◆ What you need to do
Write out, word for word, every line in the data below from the one containing "grey spoon [346,619,406,712]" to the one containing "none -> green pear [546,215,590,290]", both of them included.

◆ Provided material
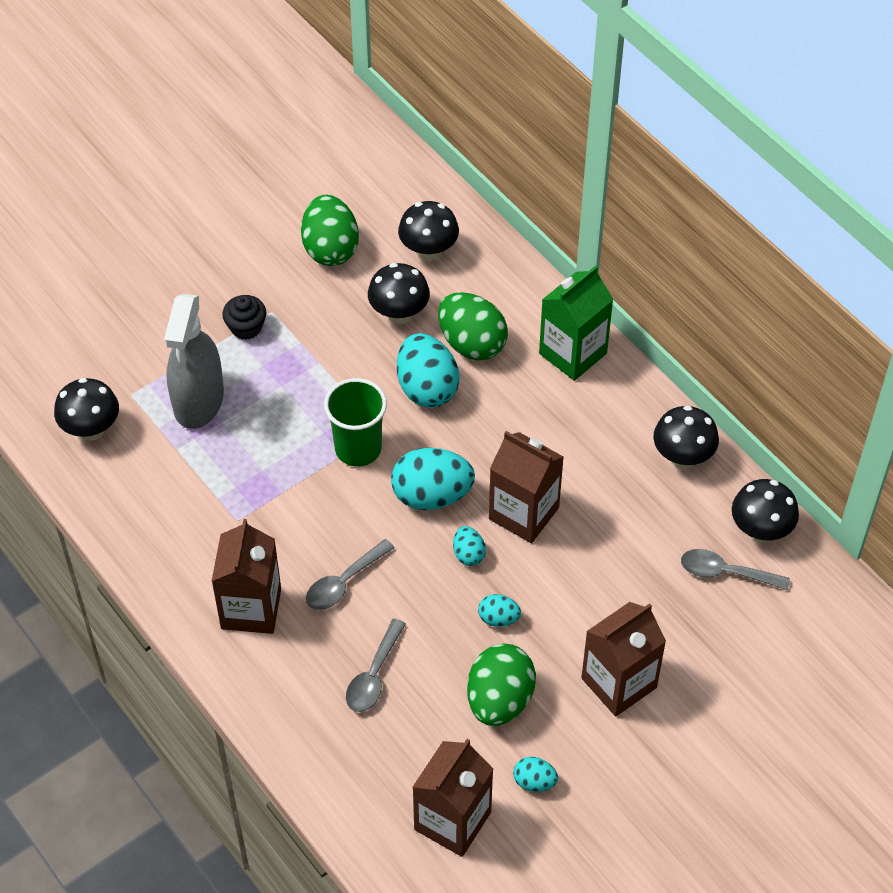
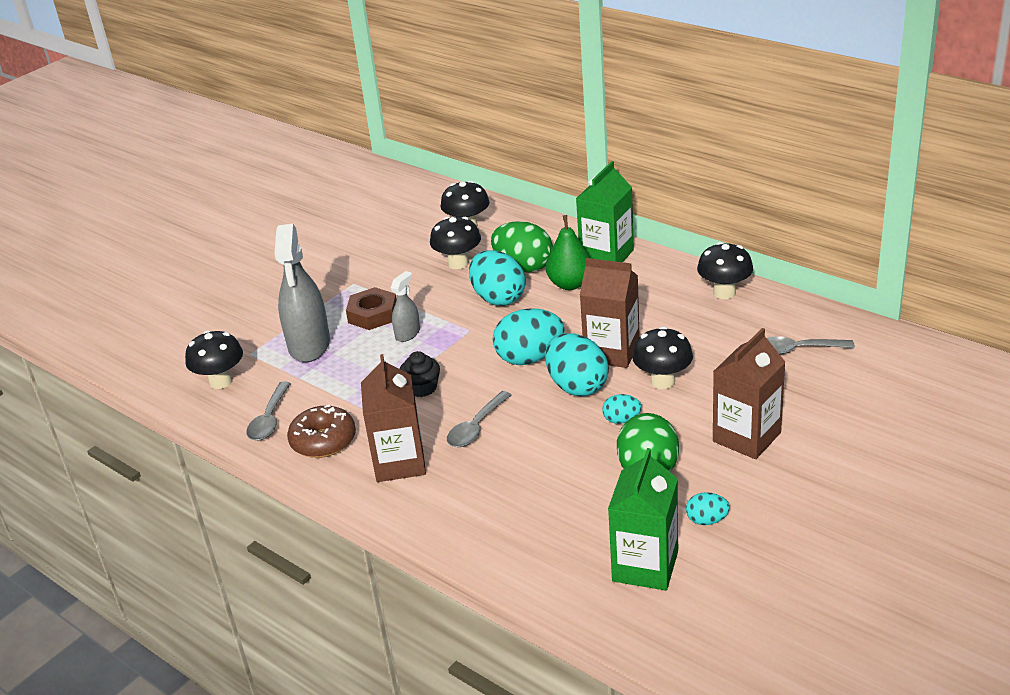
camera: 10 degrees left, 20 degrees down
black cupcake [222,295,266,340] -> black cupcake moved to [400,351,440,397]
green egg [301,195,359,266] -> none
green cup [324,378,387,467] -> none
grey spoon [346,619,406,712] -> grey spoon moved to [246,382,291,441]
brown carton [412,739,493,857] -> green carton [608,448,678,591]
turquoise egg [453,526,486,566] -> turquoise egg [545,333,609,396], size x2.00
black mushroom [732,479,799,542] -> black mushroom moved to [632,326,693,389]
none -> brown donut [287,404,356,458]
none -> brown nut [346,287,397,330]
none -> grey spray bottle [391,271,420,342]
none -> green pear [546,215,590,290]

---

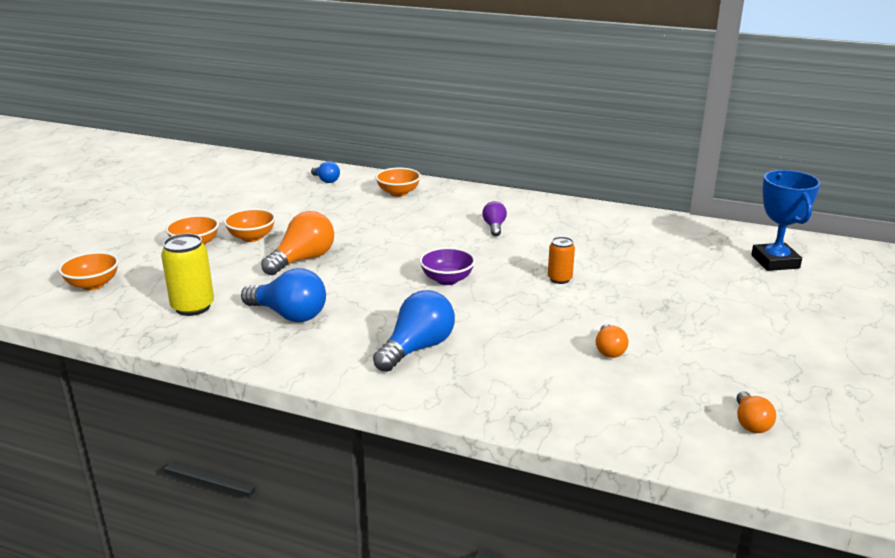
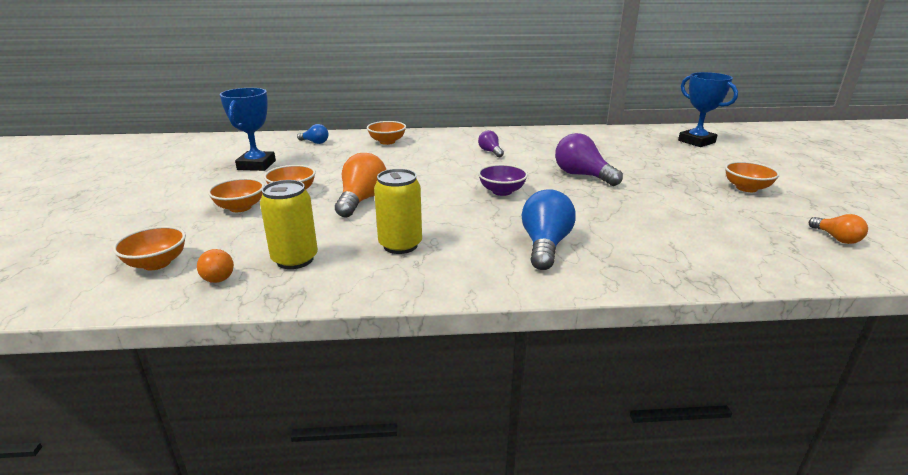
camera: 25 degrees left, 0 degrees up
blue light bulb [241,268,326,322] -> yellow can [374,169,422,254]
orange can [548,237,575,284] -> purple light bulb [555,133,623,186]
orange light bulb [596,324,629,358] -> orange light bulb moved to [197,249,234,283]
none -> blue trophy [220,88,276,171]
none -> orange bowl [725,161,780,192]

---

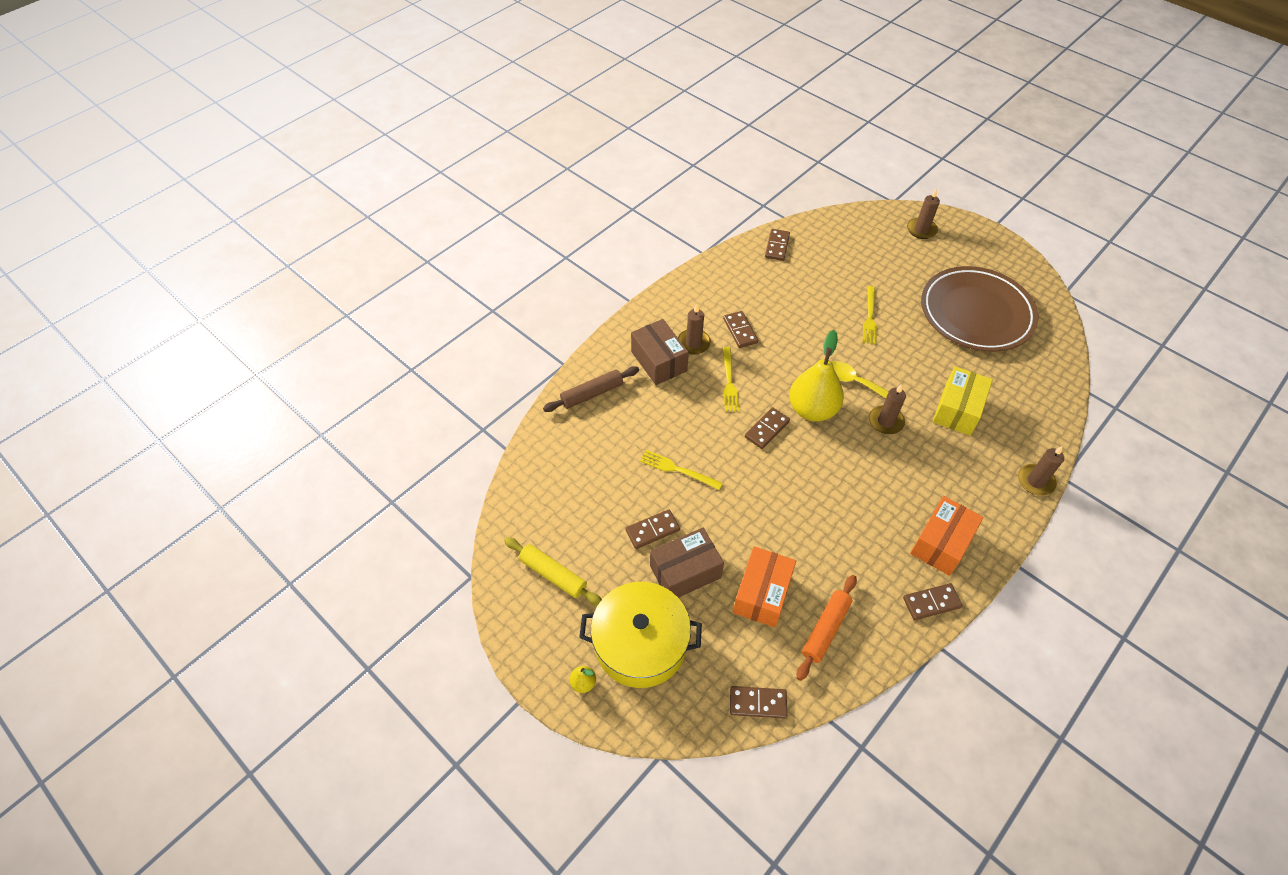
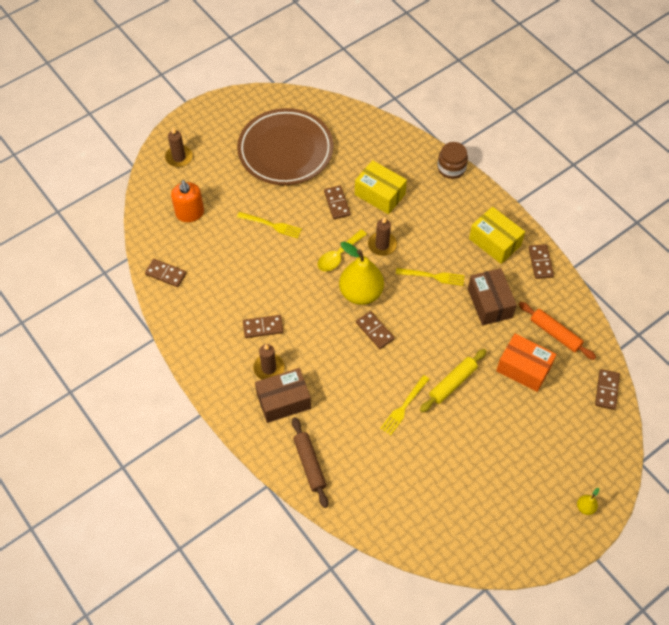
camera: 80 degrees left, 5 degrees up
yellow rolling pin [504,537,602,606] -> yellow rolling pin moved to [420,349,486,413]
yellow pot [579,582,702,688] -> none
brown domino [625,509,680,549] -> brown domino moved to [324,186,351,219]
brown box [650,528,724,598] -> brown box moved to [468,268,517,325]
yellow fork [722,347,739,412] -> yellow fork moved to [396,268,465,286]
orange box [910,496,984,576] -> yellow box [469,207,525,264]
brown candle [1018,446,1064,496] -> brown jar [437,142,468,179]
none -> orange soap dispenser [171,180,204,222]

◆ Result for this task
grey spoon [346,619,406,712] -> grey spoon moved to [246,382,291,441]
brown carton [412,739,493,857] -> green carton [608,448,678,591]
turquoise egg [453,526,486,566] -> turquoise egg [545,333,609,396], size x2.00
black mushroom [732,479,799,542] -> black mushroom moved to [632,326,693,389]
none -> brown donut [287,404,356,458]
none -> brown nut [346,287,397,330]
none -> grey spray bottle [391,271,420,342]
none -> green pear [546,215,590,290]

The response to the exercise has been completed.